[Start of section]

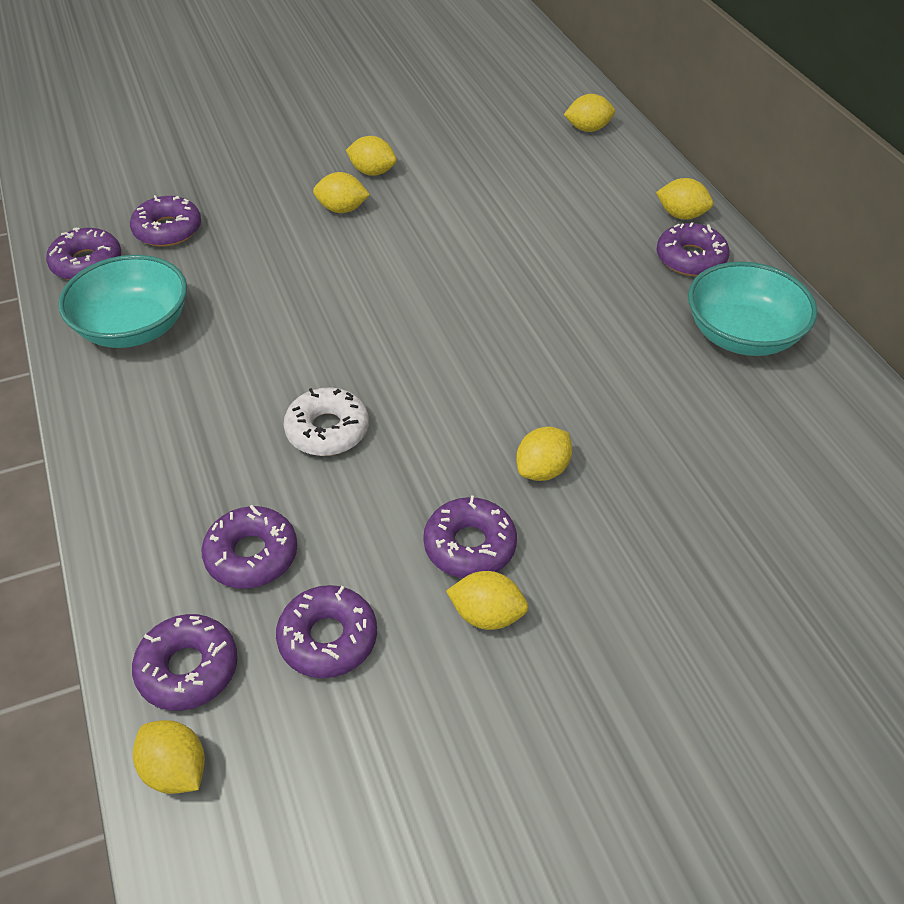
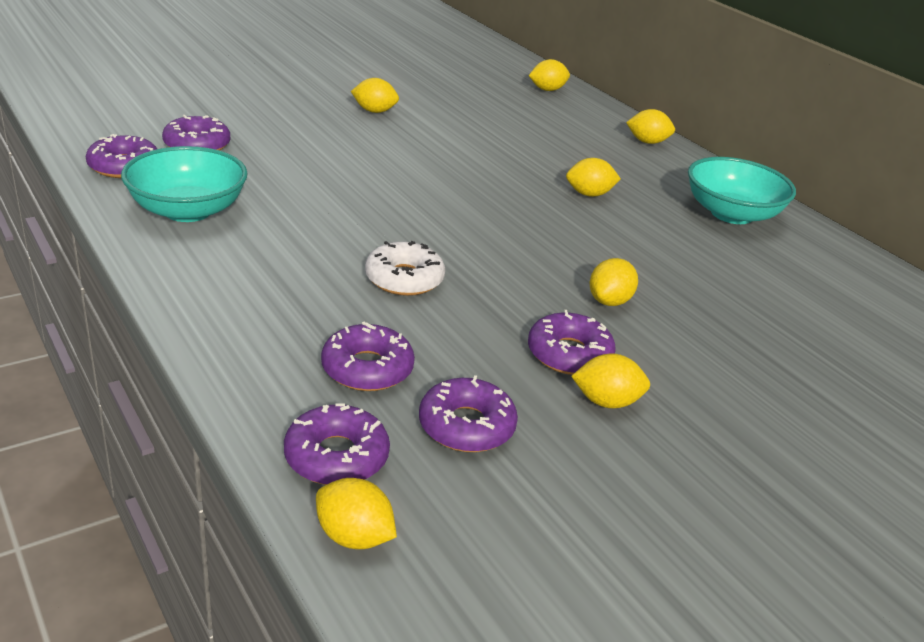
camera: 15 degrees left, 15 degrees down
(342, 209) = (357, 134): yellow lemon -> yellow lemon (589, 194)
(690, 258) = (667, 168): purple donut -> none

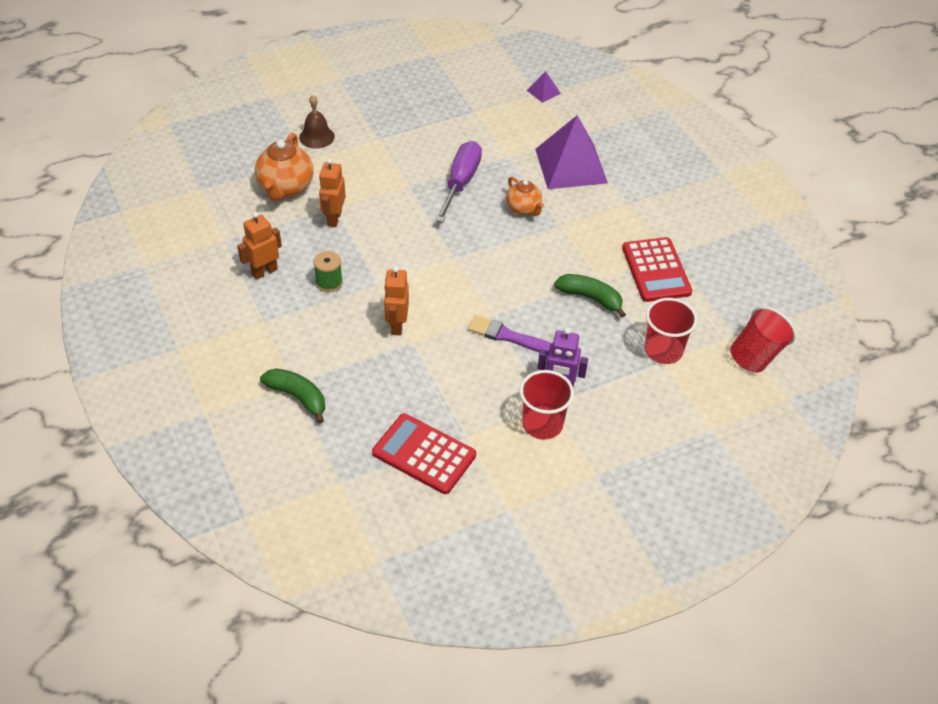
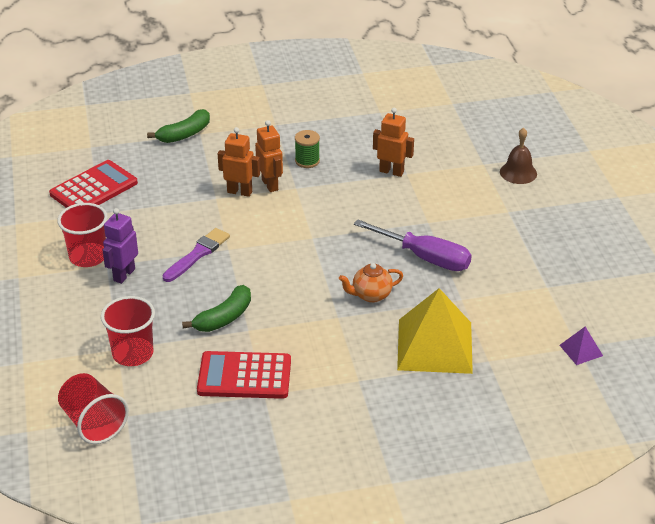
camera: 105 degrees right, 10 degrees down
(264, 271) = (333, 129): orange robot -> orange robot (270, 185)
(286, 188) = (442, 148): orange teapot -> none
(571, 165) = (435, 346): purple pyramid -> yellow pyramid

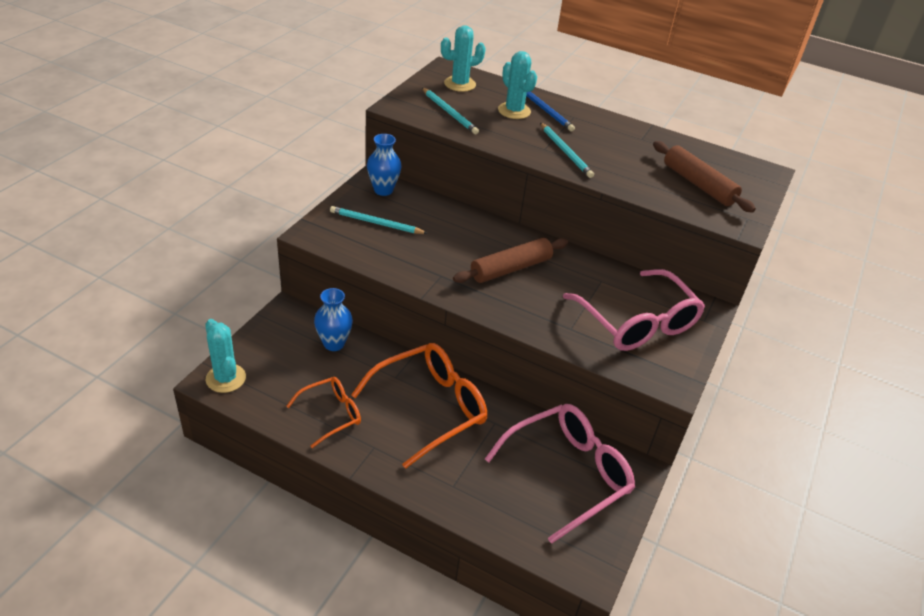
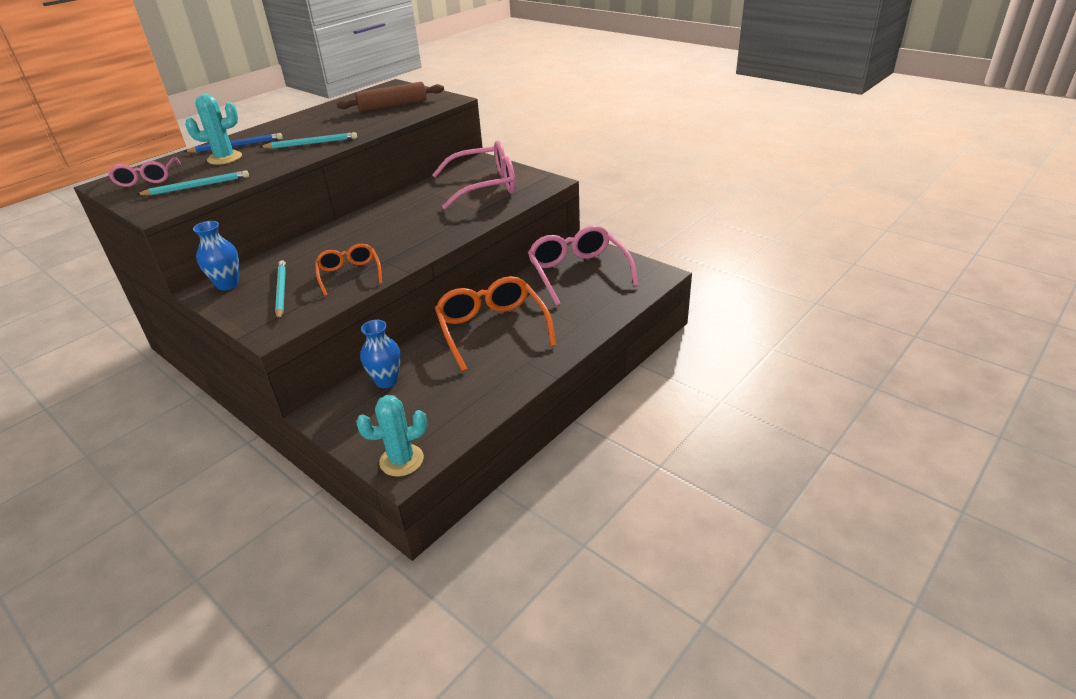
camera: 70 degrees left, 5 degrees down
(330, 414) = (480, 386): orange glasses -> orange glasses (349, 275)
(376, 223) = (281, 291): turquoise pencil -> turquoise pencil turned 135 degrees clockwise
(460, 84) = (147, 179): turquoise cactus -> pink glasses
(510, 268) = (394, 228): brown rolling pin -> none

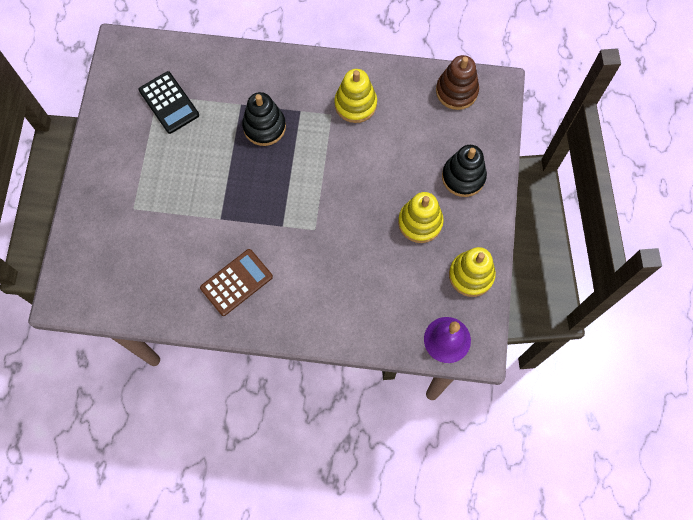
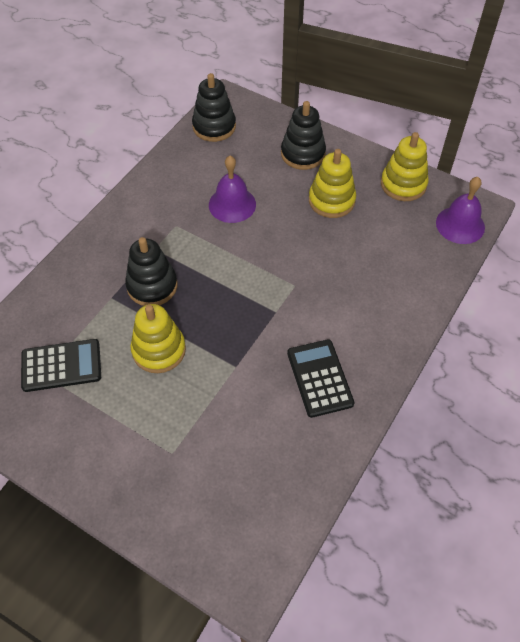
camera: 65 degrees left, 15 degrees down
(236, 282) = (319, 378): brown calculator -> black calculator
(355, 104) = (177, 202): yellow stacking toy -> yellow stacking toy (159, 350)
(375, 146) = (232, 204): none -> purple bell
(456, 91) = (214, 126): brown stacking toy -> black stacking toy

[End of section]

- [What is required] In the records above, find every line with the word "left" and copy it.

- [Answer to this exercise]
camera: 15 degrees left, 15 degrees down
camera: 70 degrees left, 5 degrees down
camera: 65 degrees left, 15 degrees down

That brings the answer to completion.